§ **Exercise prompt**:
Your answer should hold only the lines from the one with "(540, 133) = (578, 140): none" through the end of the listing below, each retyped exactly.

========

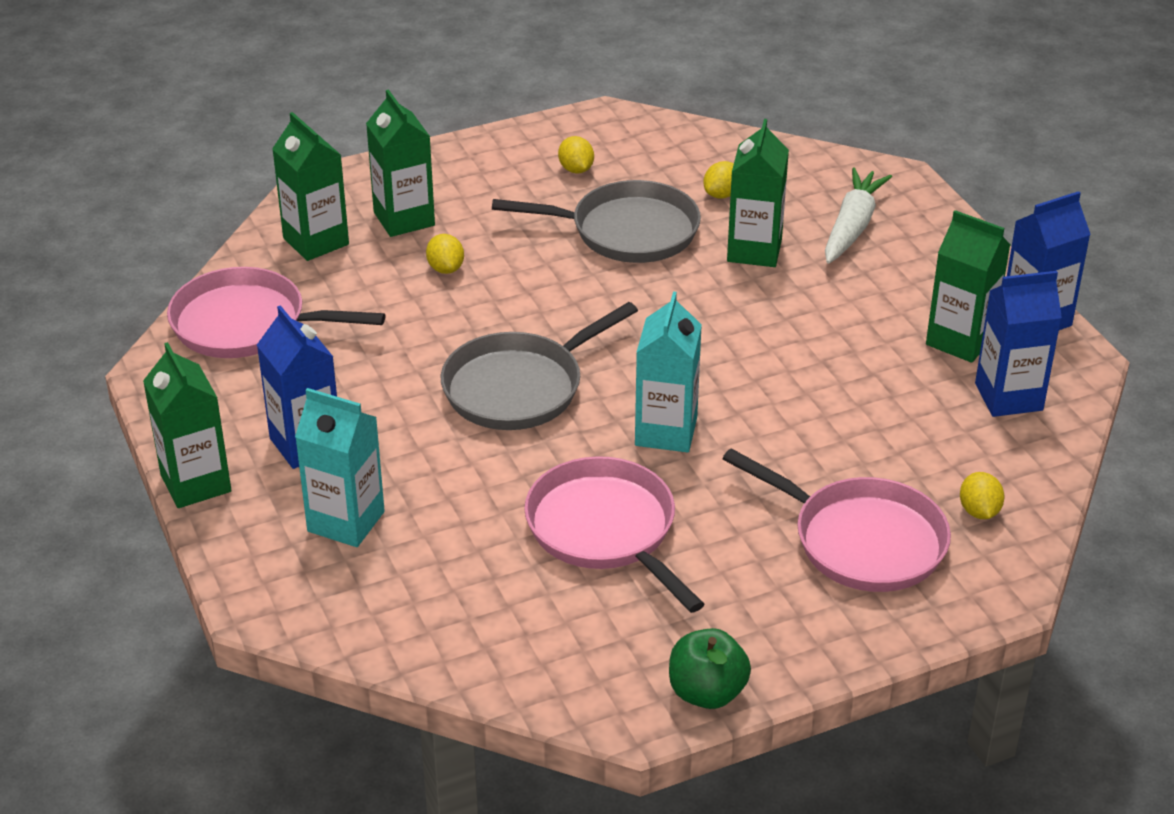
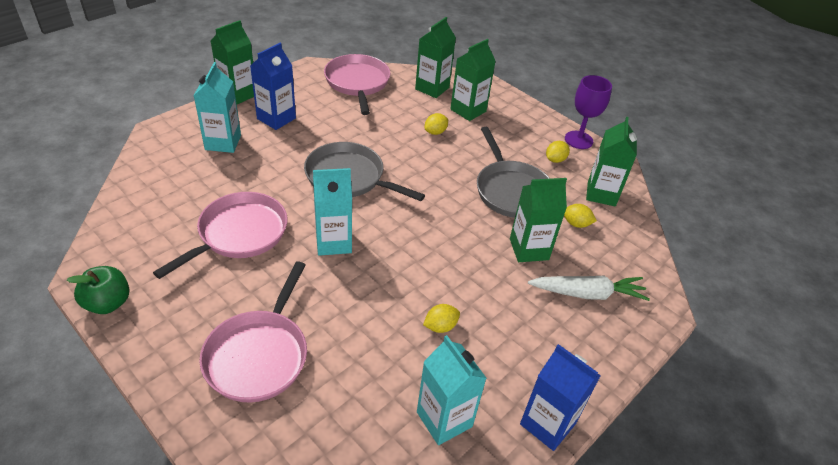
camera: 65 degrees right, 5 degrees up
(540, 133) = (578, 140): none -> purple goblet
(960, 340) = (495, 377): green carton -> green carton (601, 194)
(979, 511) = (307, 420): yellow lemon -> yellow lemon (440, 326)
(1008, 397) = (444, 419): blue carton -> turquoise carton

========

§ **Final answer**:
(540, 133) = (578, 140): none -> purple goblet
(960, 340) = (495, 377): green carton -> green carton (601, 194)
(979, 511) = (307, 420): yellow lemon -> yellow lemon (440, 326)
(1008, 397) = (444, 419): blue carton -> turquoise carton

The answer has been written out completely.